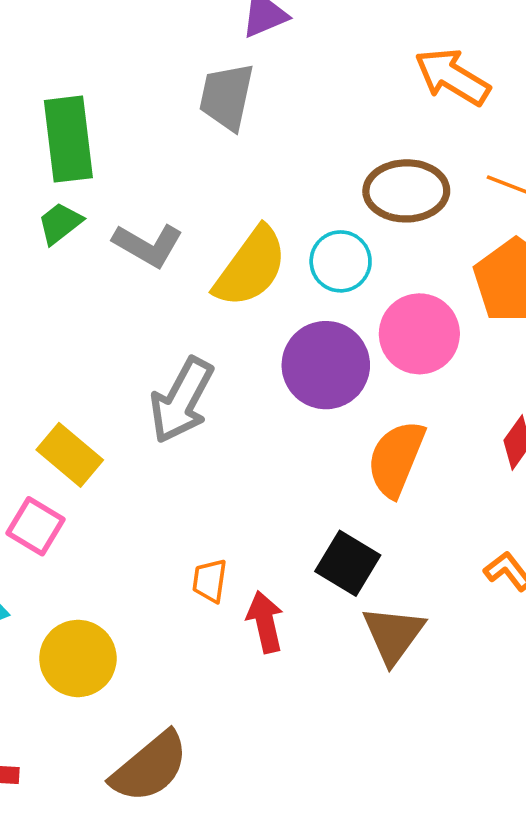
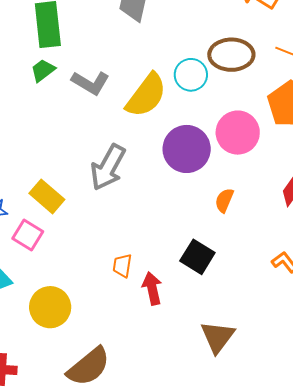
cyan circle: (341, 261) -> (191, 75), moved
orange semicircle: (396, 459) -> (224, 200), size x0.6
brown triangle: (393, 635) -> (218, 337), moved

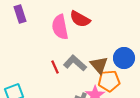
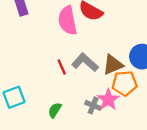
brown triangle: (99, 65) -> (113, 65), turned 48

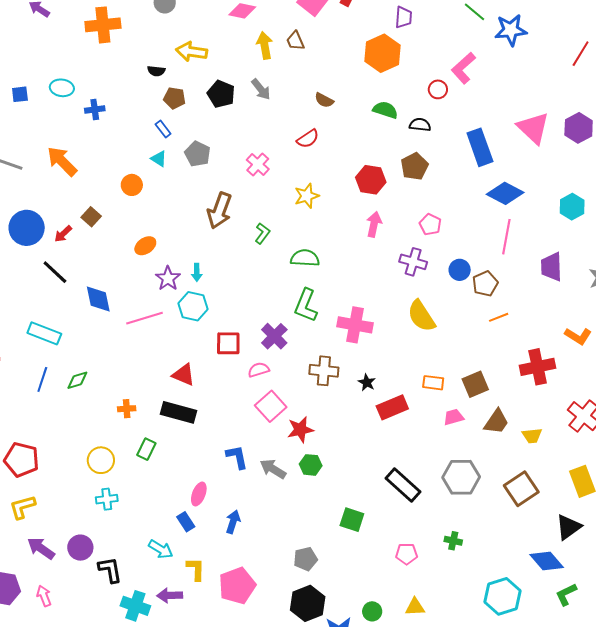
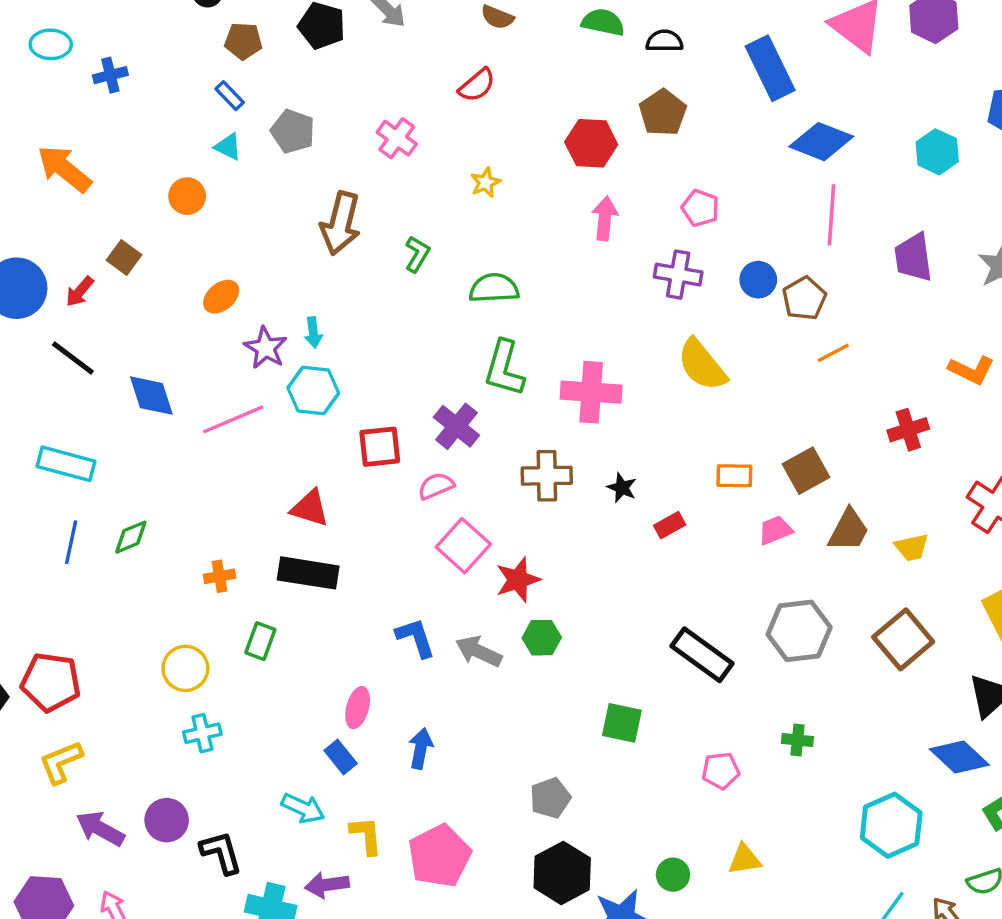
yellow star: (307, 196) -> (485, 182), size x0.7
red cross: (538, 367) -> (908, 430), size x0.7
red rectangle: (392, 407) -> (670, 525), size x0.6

---

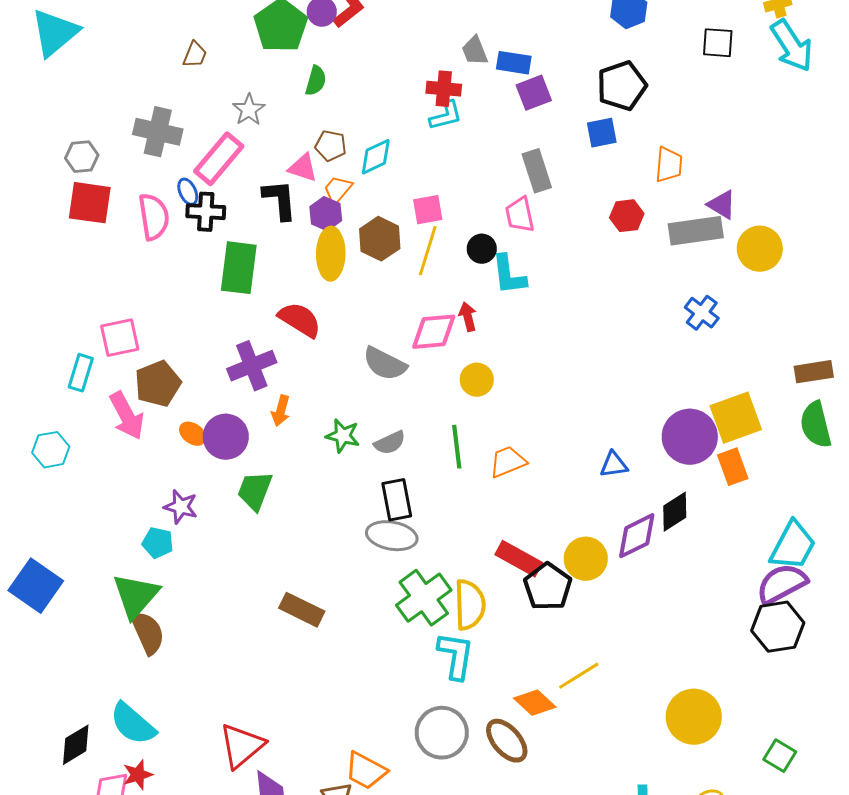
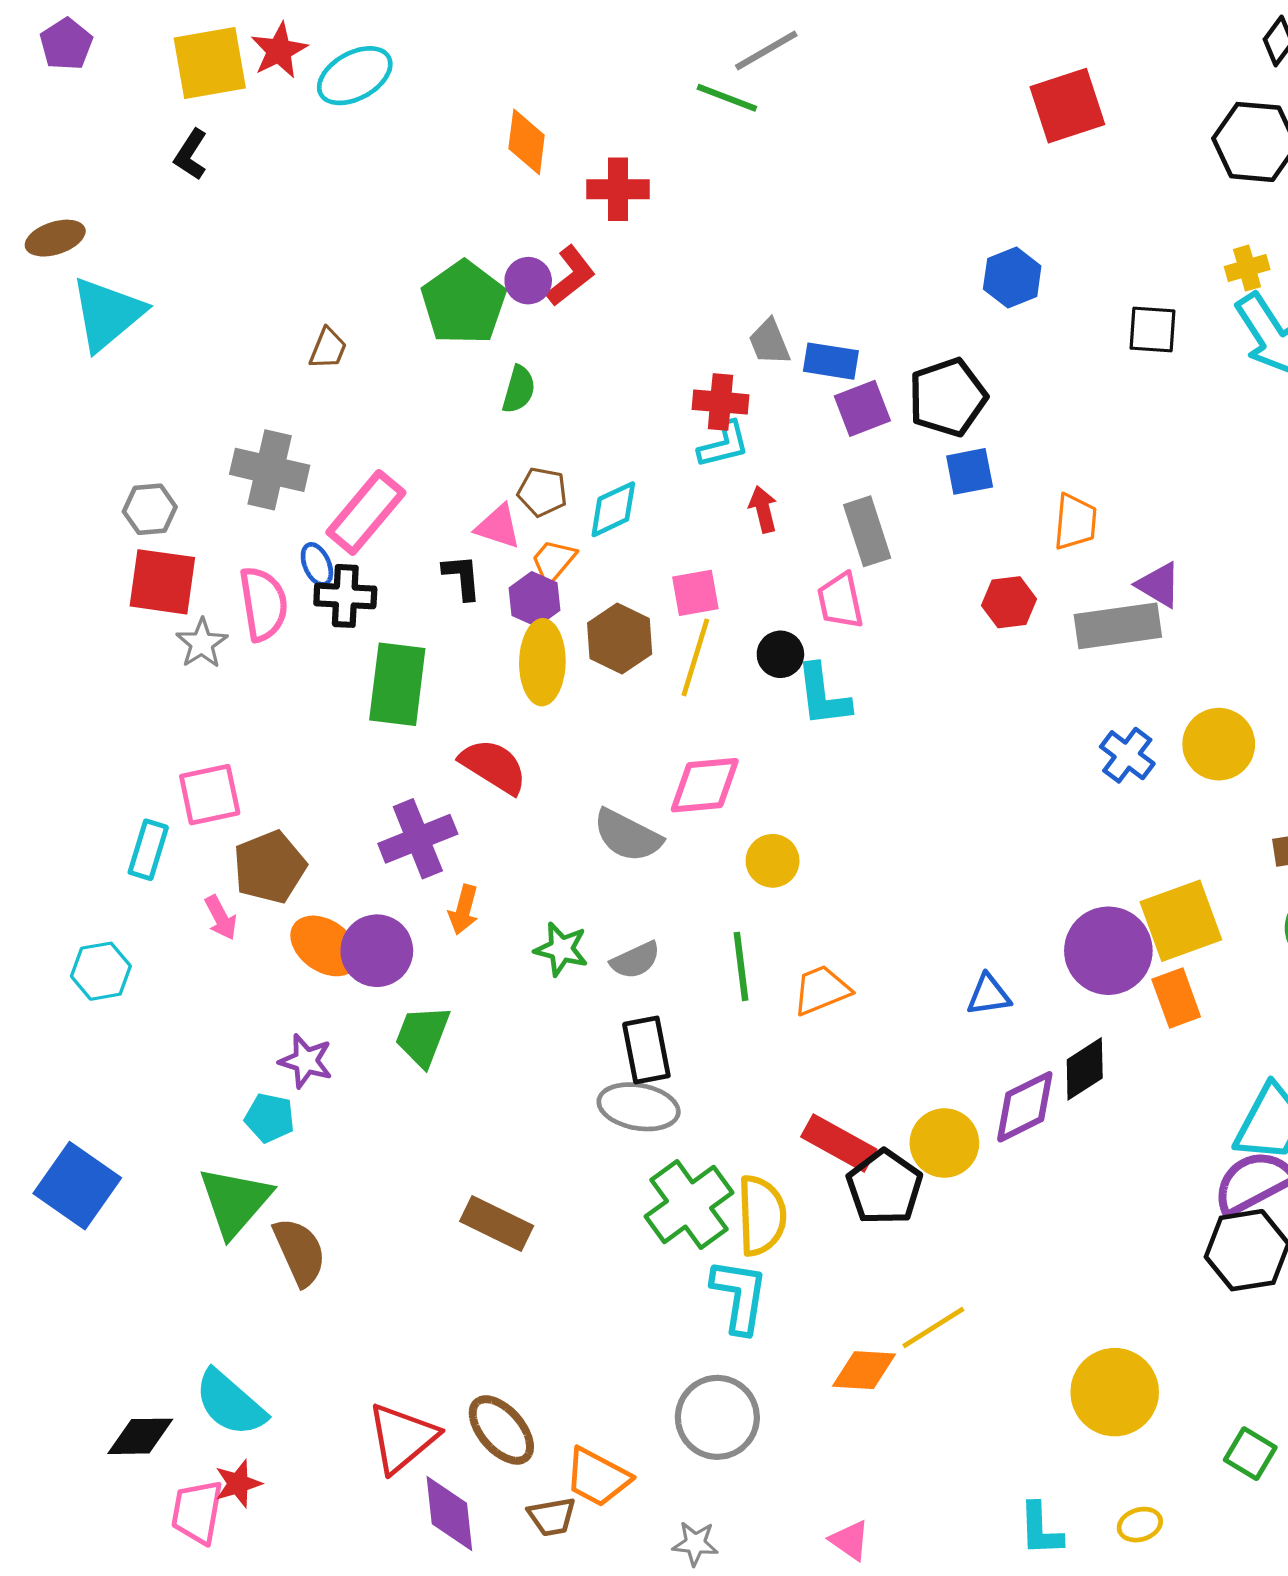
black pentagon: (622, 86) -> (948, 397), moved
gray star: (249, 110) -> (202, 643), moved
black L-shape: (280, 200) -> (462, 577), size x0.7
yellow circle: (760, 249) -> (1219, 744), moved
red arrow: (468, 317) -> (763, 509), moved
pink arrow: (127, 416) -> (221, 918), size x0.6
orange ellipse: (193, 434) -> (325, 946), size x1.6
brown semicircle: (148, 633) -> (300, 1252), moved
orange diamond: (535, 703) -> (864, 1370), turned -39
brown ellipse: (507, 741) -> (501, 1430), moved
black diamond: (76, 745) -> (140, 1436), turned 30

Action item: Give back the exact lines above, running from the one that has "brown triangle: (393, 635)" through the one that has "red rectangle: (392, 407)", with nothing added and no pictures.

Answer box:
brown triangle: (393, 635) -> (218, 337), moved

brown triangle: (99, 65) -> (113, 65), turned 48

yellow star: (307, 196) -> (485, 182), size x0.7
red cross: (538, 367) -> (908, 430), size x0.7
red rectangle: (392, 407) -> (670, 525), size x0.6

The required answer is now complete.